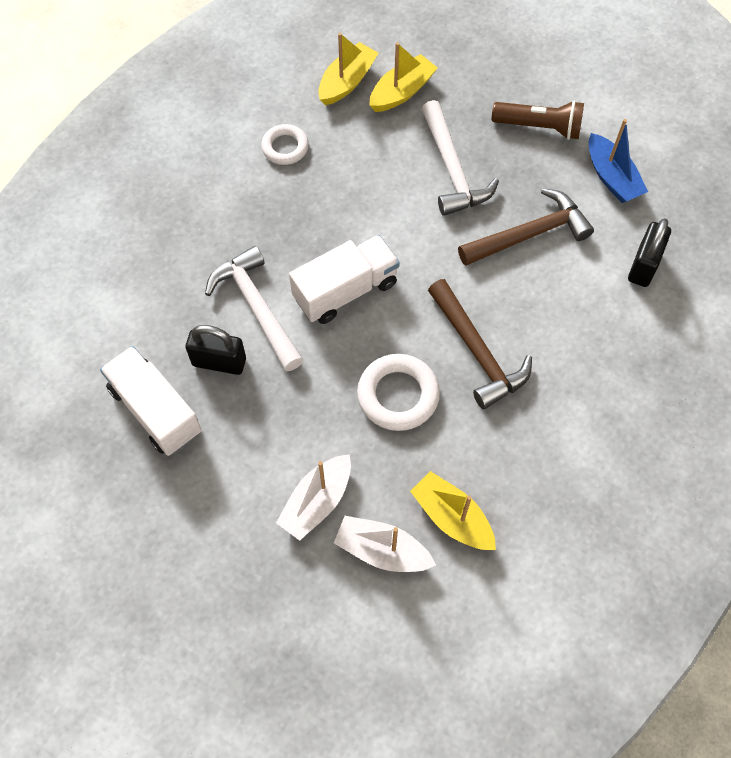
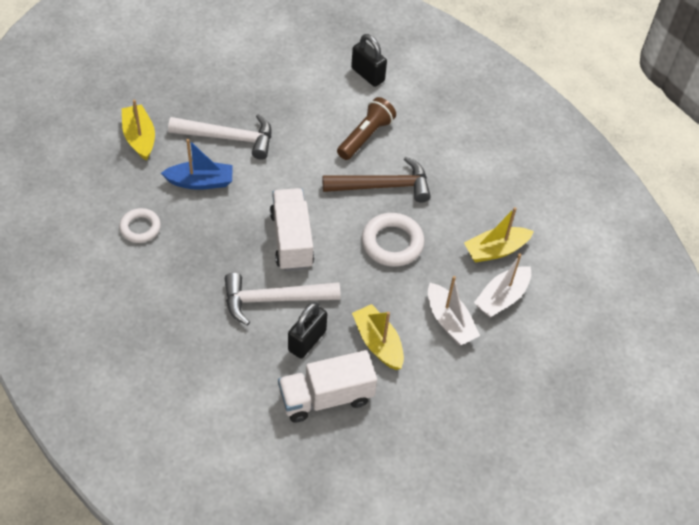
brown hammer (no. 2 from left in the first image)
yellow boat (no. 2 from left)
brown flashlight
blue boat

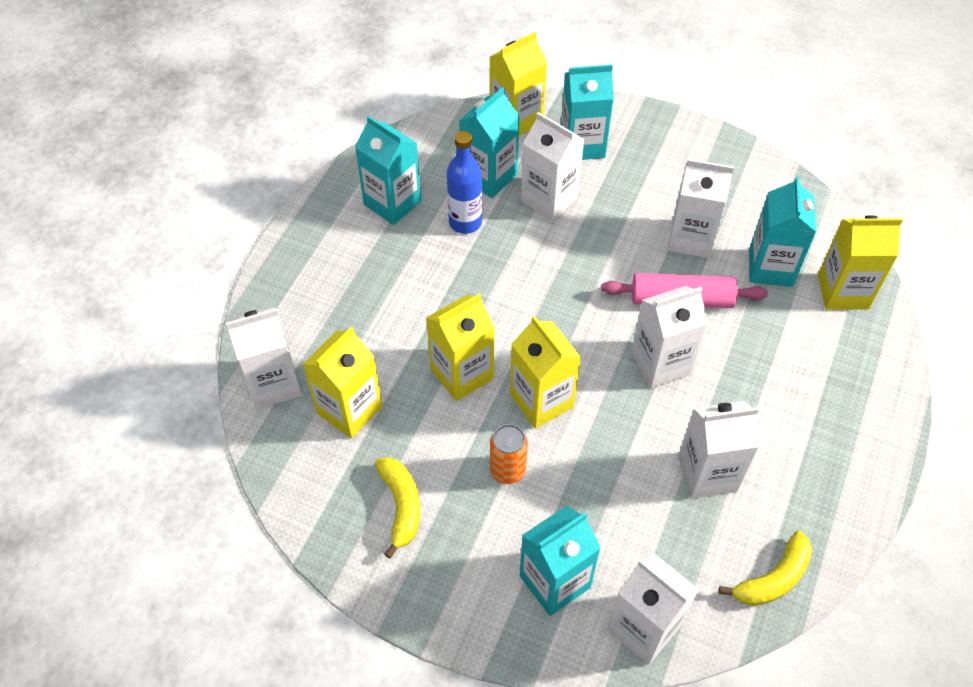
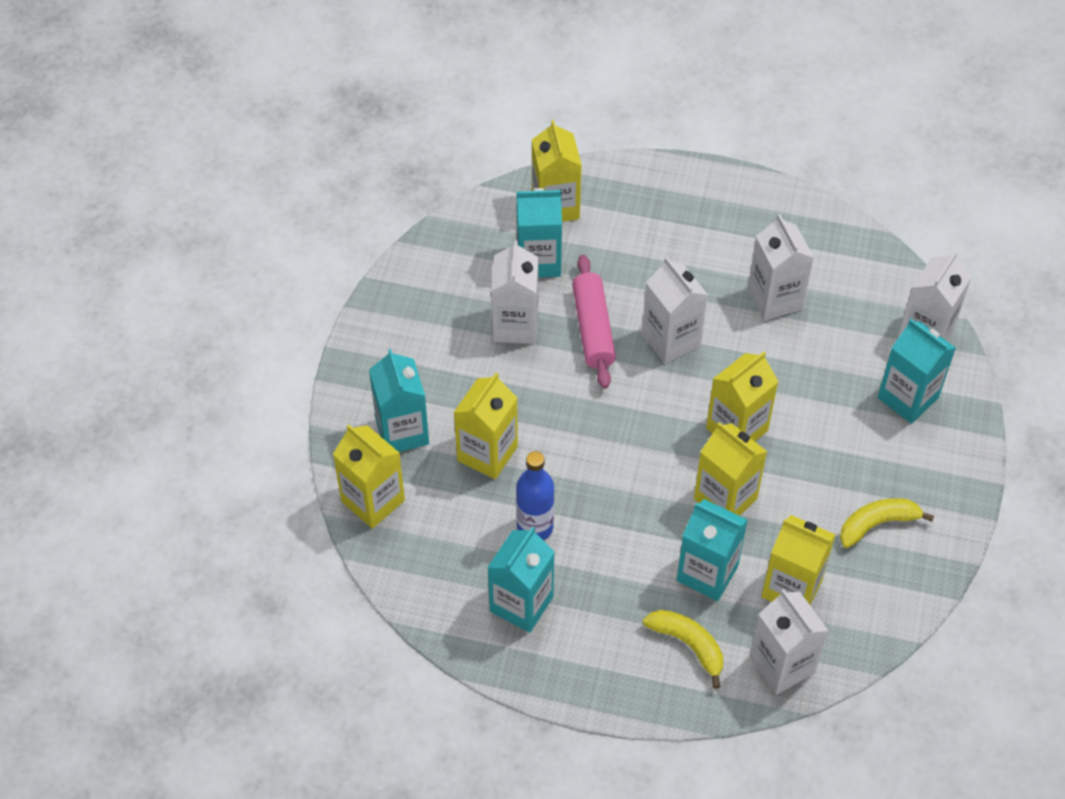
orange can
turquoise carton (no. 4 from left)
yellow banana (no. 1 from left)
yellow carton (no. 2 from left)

____

EXERCISE BRIEF: Only one thing is required: an exact printout of the lines from the line containing "yellow boat (no. 2 from left)" through the last line of the records, pictures excluded.

RESULT OF THE EXERCISE:
yellow boat (no. 2 from left)
brown flashlight
blue boat

orange can
turquoise carton (no. 4 from left)
yellow banana (no. 1 from left)
yellow carton (no. 2 from left)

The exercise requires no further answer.